*** SUPPLIED INFORMATION ***

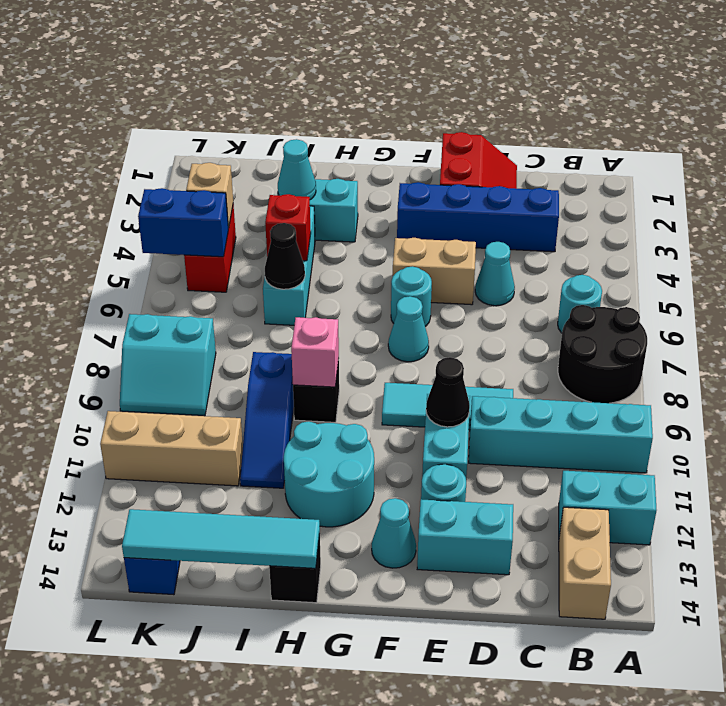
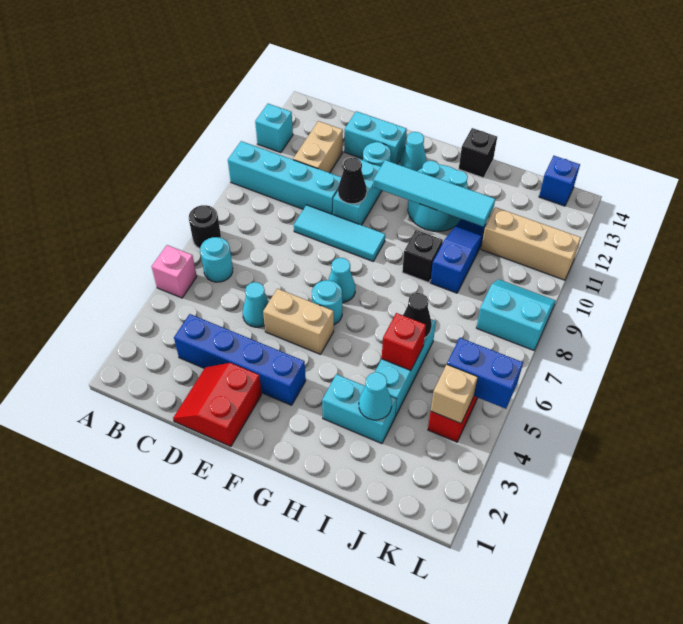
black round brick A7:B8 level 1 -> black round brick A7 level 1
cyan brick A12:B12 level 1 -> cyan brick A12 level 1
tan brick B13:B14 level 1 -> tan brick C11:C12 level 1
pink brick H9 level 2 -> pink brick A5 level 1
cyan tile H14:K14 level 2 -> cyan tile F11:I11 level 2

***
*** SUPPLIED INFORMATION ***

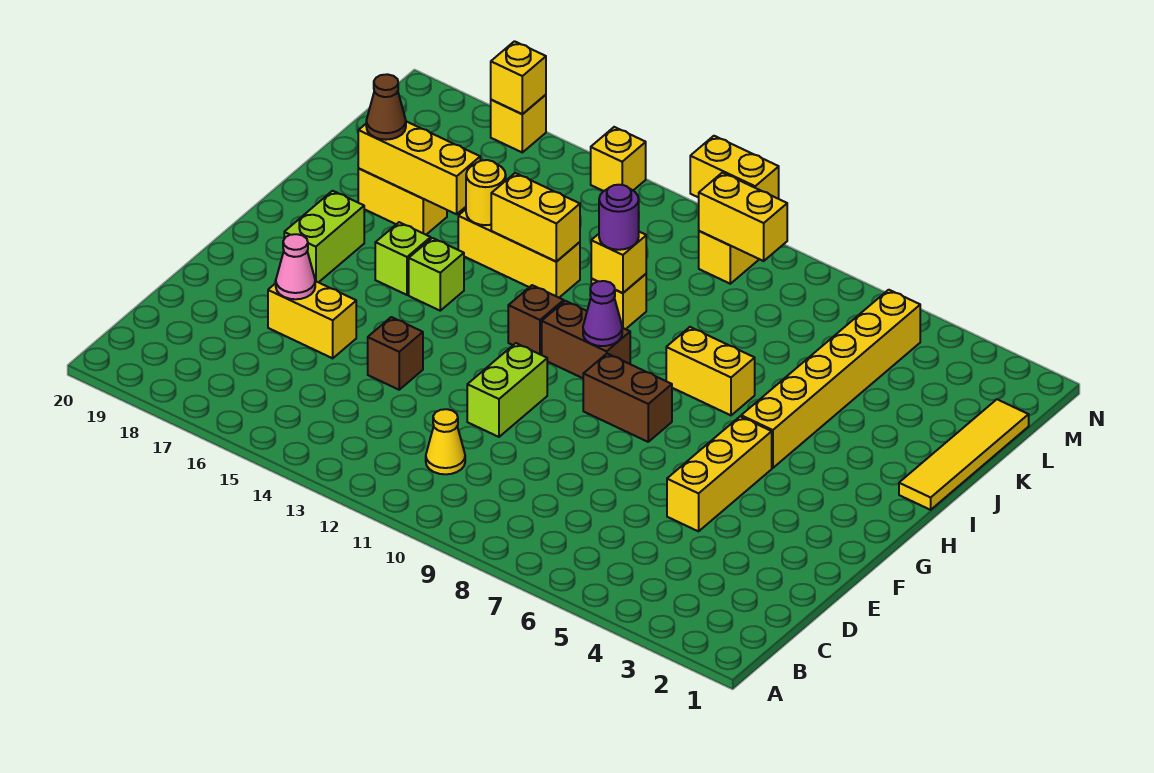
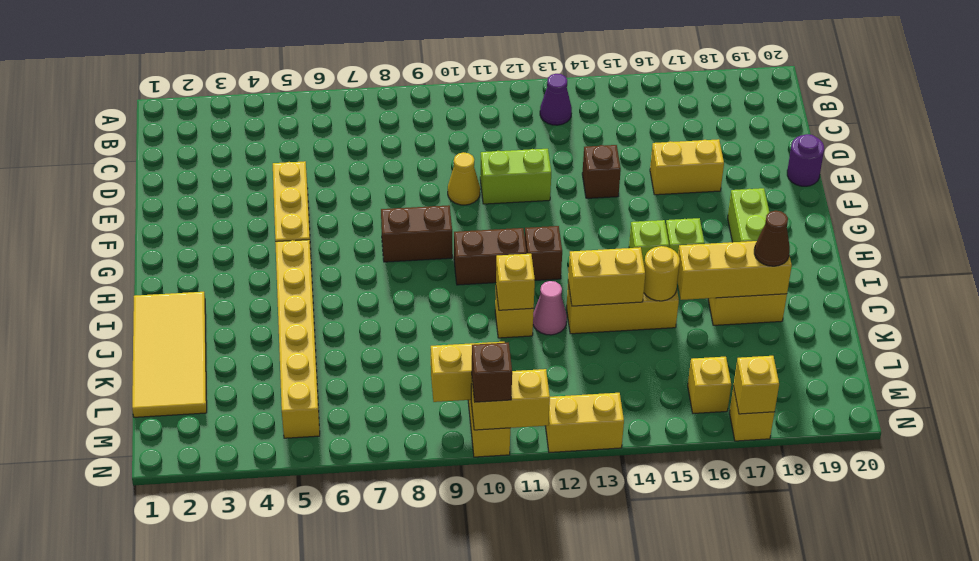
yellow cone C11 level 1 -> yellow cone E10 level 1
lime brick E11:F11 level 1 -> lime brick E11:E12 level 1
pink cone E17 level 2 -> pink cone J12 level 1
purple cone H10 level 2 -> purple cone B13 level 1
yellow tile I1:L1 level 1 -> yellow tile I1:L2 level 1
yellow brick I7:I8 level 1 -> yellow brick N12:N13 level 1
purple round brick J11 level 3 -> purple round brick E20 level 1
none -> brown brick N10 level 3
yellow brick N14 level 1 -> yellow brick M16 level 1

***
*** SUPPLIED INFORMATION ***

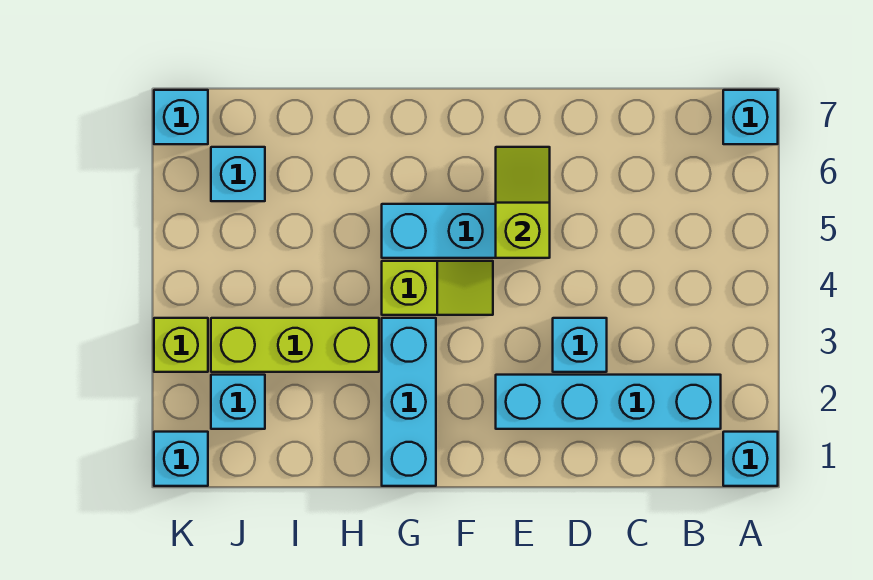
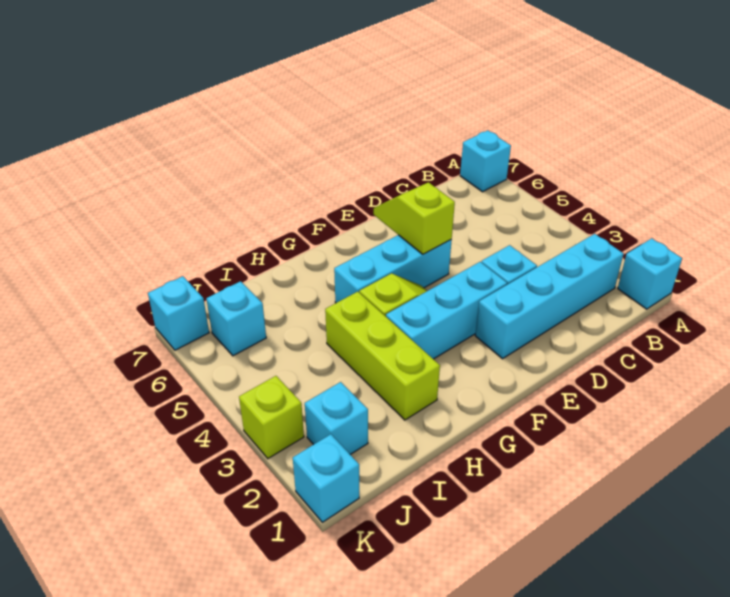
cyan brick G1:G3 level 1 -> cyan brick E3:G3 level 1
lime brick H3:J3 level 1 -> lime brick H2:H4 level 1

***

The response must hold only the lines above from the line with "yellow tile I1:L1" through the line with "yellow brick N14", each copied exactly, both ends kept.

yellow tile I1:L1 level 1 -> yellow tile I1:L2 level 1
yellow brick I7:I8 level 1 -> yellow brick N12:N13 level 1
purple round brick J11 level 3 -> purple round brick E20 level 1
none -> brown brick N10 level 3
yellow brick N14 level 1 -> yellow brick M16 level 1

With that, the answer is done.